#### AVAILABLE DATA ####

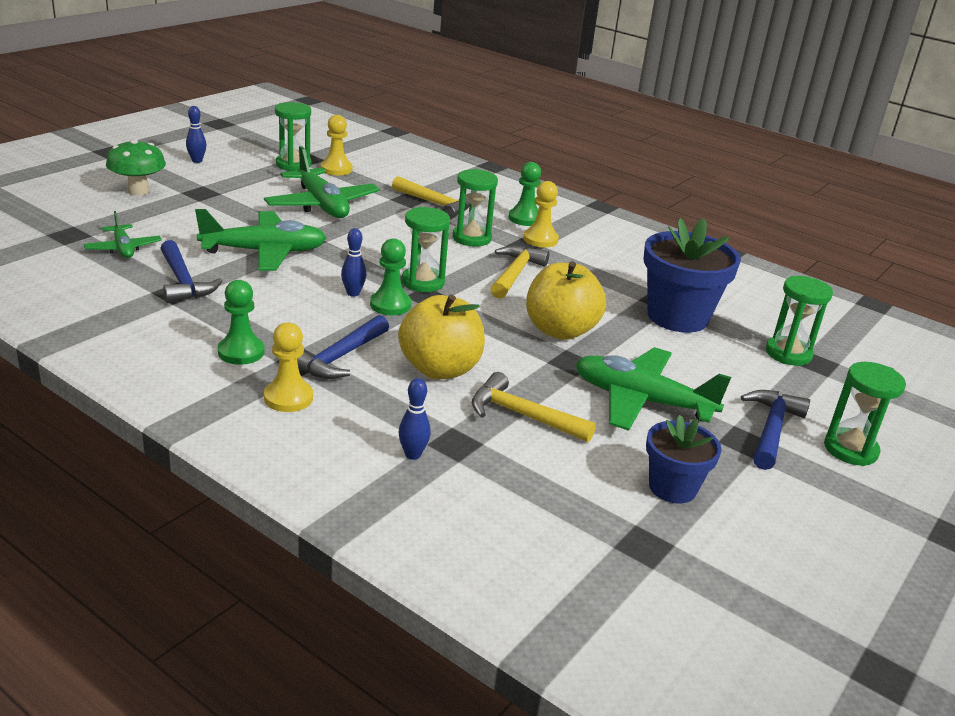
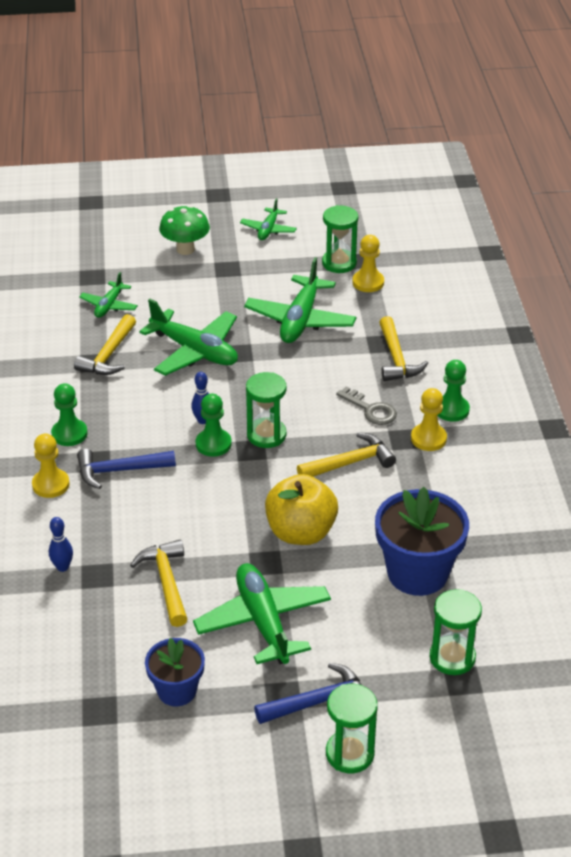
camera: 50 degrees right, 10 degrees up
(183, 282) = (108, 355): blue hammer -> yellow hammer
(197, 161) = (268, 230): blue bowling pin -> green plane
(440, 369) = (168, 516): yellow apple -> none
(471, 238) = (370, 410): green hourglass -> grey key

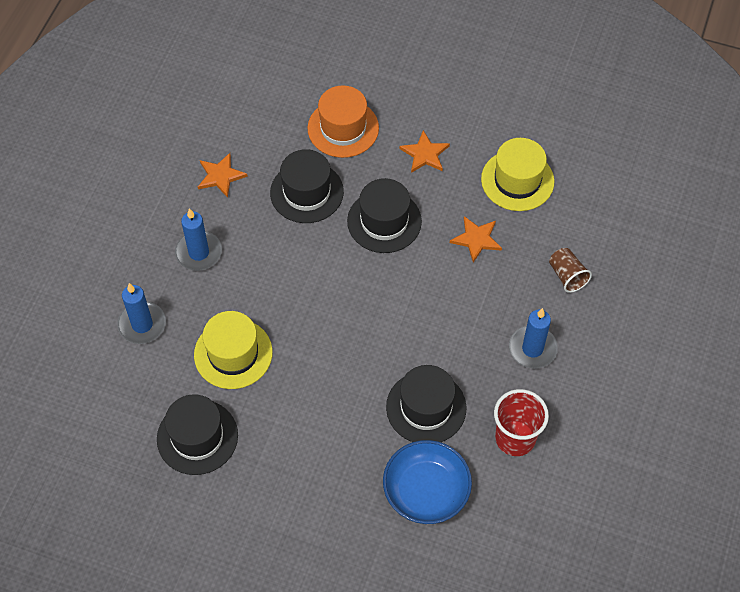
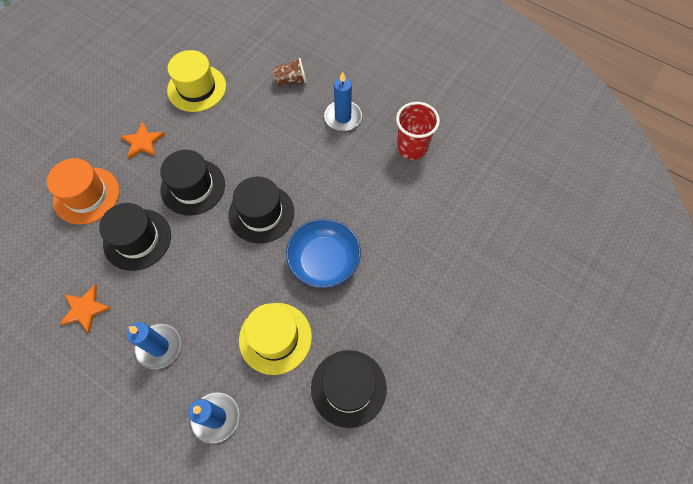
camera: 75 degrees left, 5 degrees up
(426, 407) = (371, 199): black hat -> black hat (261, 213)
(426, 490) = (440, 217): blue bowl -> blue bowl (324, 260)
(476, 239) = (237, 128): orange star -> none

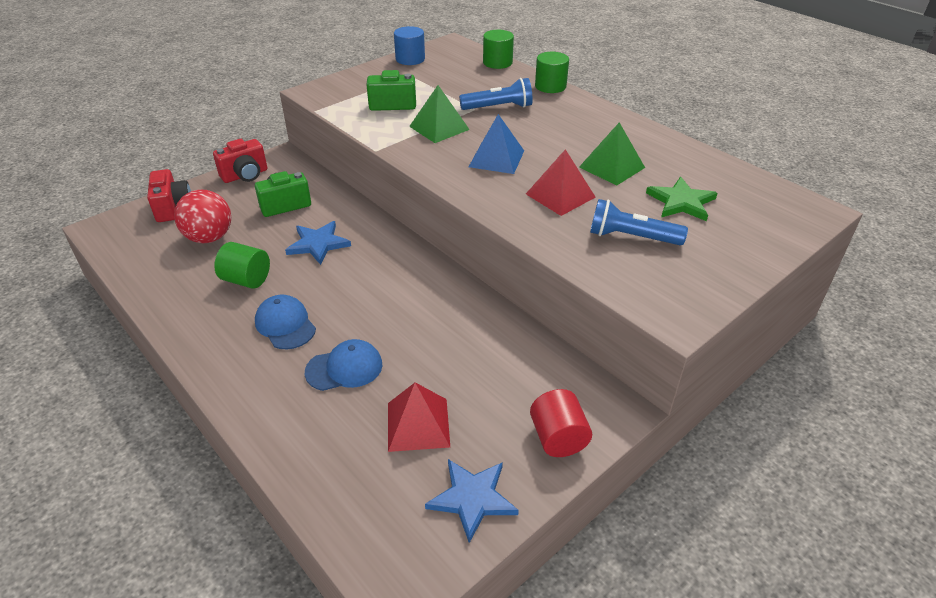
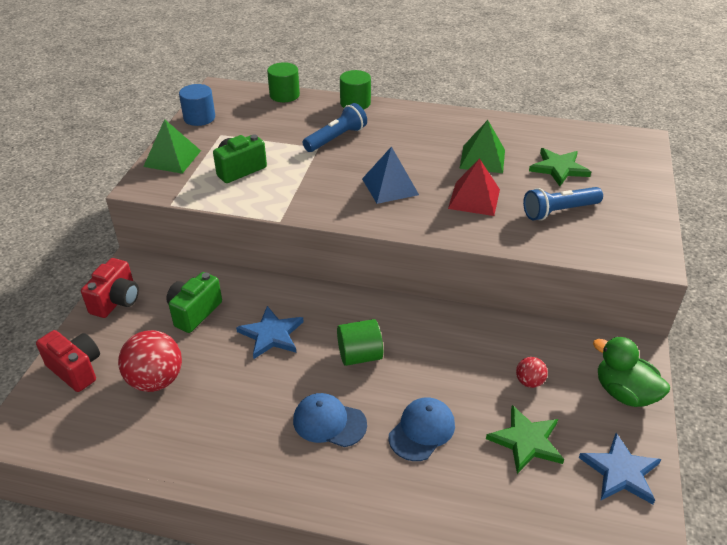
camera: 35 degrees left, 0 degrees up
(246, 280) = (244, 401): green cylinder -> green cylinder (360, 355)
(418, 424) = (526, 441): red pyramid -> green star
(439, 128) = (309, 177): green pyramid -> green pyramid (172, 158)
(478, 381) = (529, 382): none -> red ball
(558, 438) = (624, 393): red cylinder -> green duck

####

# REQUIRED WORK
With the pictures excluded, the records are to be reproduced exactly.

# REPLY
camera: 50 degrees right, 10 degrees up
(183, 282) = (108, 355): blue hammer -> yellow hammer
(197, 161) = (268, 230): blue bowling pin -> green plane
(440, 369) = (168, 516): yellow apple -> none
(471, 238) = (370, 410): green hourglass -> grey key

camera: 75 degrees left, 5 degrees up
(426, 407) = (371, 199): black hat -> black hat (261, 213)
(426, 490) = (440, 217): blue bowl -> blue bowl (324, 260)
(476, 239) = (237, 128): orange star -> none

camera: 35 degrees left, 0 degrees up
(246, 280) = (244, 401): green cylinder -> green cylinder (360, 355)
(418, 424) = (526, 441): red pyramid -> green star
(439, 128) = (309, 177): green pyramid -> green pyramid (172, 158)
(478, 381) = (529, 382): none -> red ball
(558, 438) = (624, 393): red cylinder -> green duck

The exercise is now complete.